▶ Work order
Everything in the records must be reproduced exactly, except for the pictures.

▶ Data for analysis
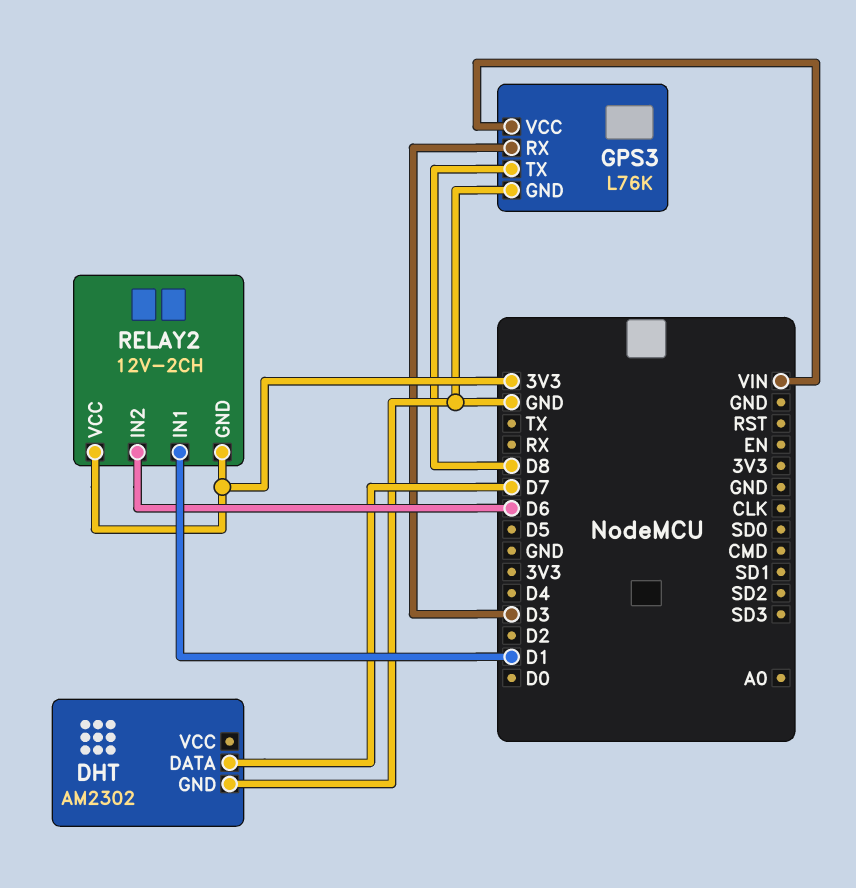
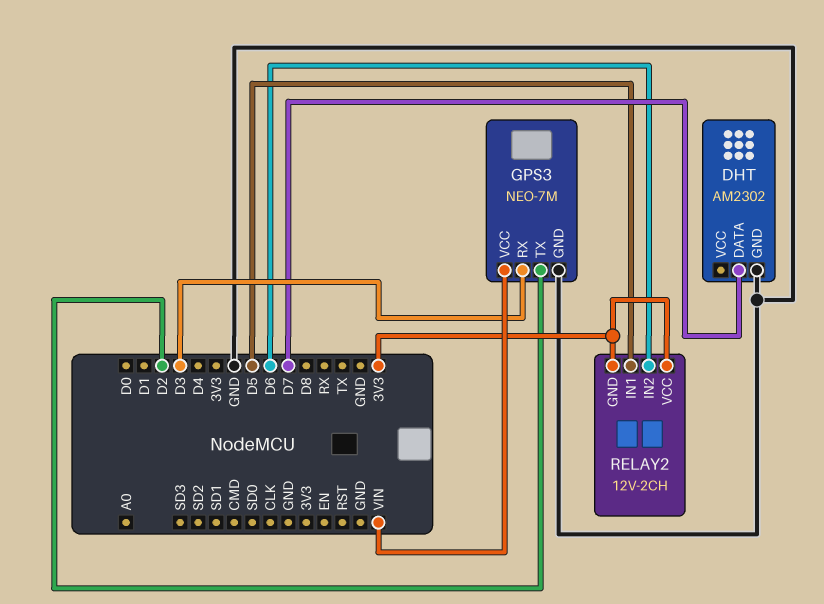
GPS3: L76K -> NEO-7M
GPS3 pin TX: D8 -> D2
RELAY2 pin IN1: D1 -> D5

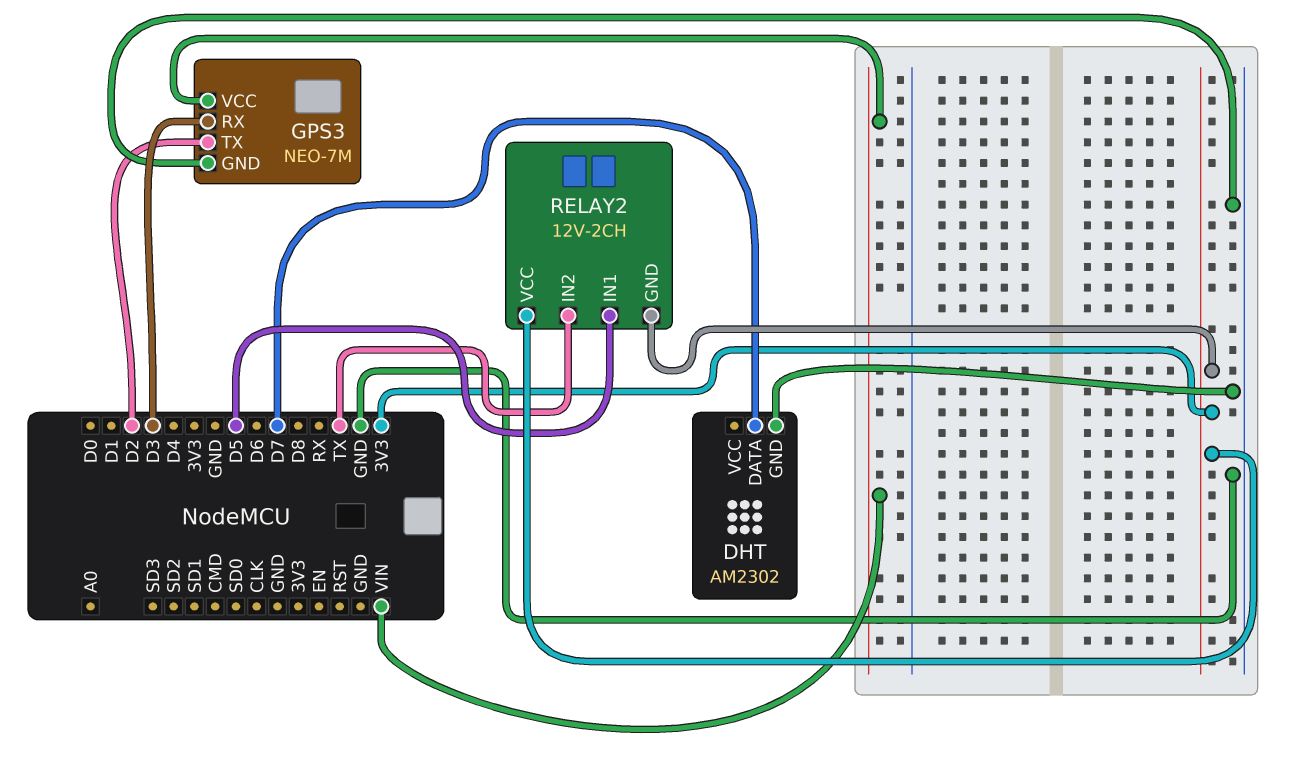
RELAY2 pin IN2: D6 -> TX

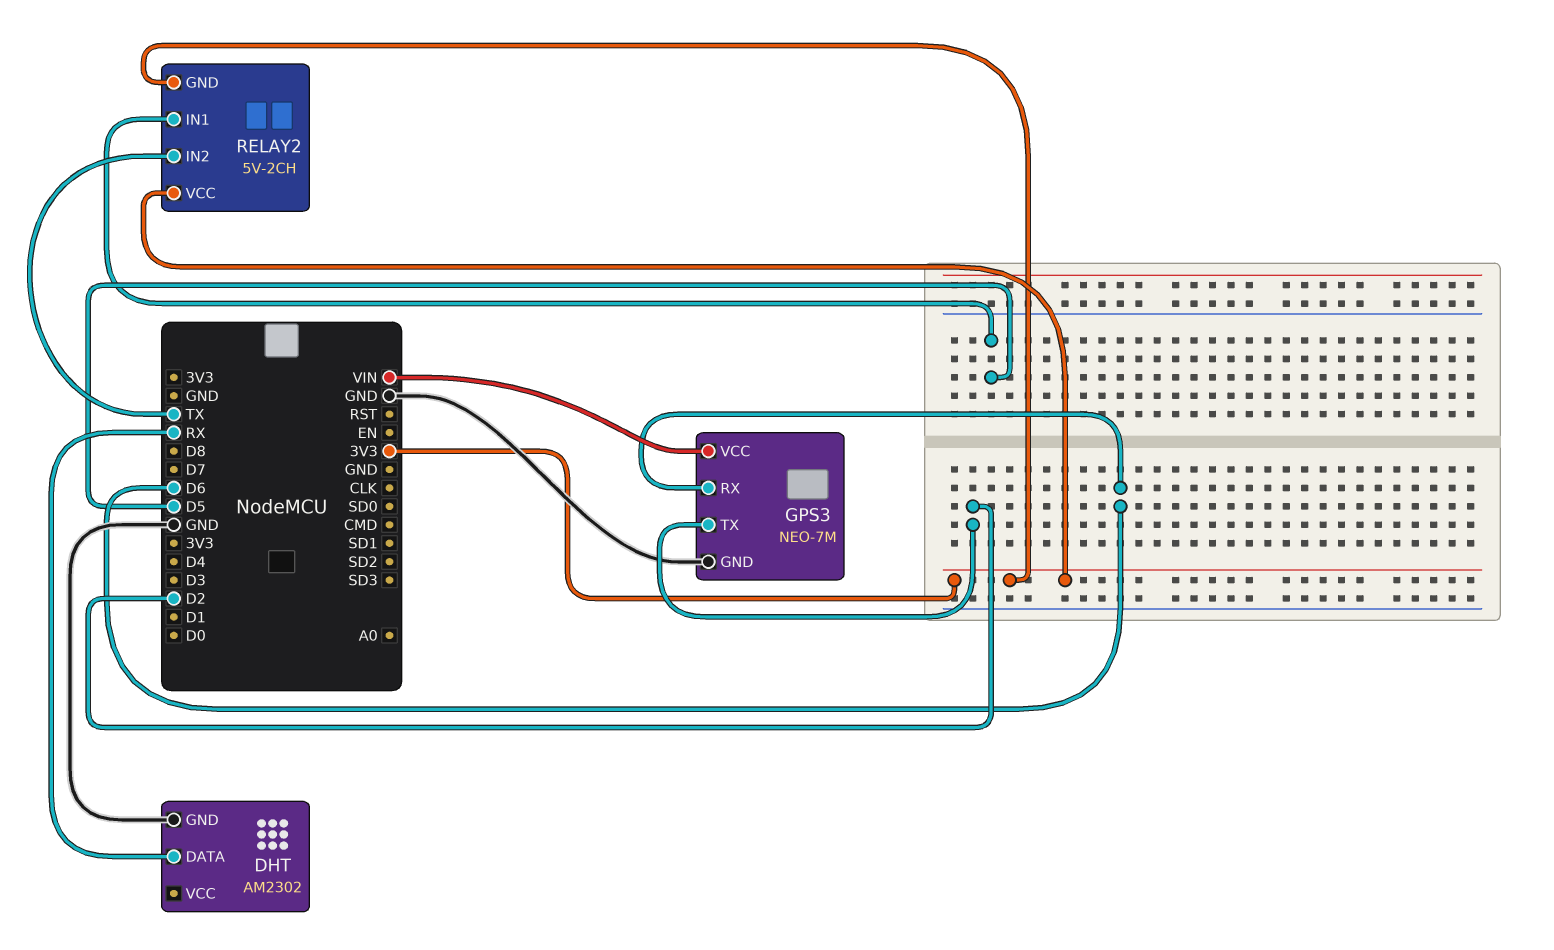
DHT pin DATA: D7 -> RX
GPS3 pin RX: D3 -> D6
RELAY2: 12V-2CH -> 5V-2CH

▶ Solution for this exercise
GPS3: L76K -> NEO-7M
GPS3 pin TX: D8 -> D2
RELAY2 pin IN1: D1 -> D5

RELAY2 pin IN2: D6 -> TX

DHT pin DATA: D7 -> RX
GPS3 pin RX: D3 -> D6
RELAY2: 12V-2CH -> 5V-2CH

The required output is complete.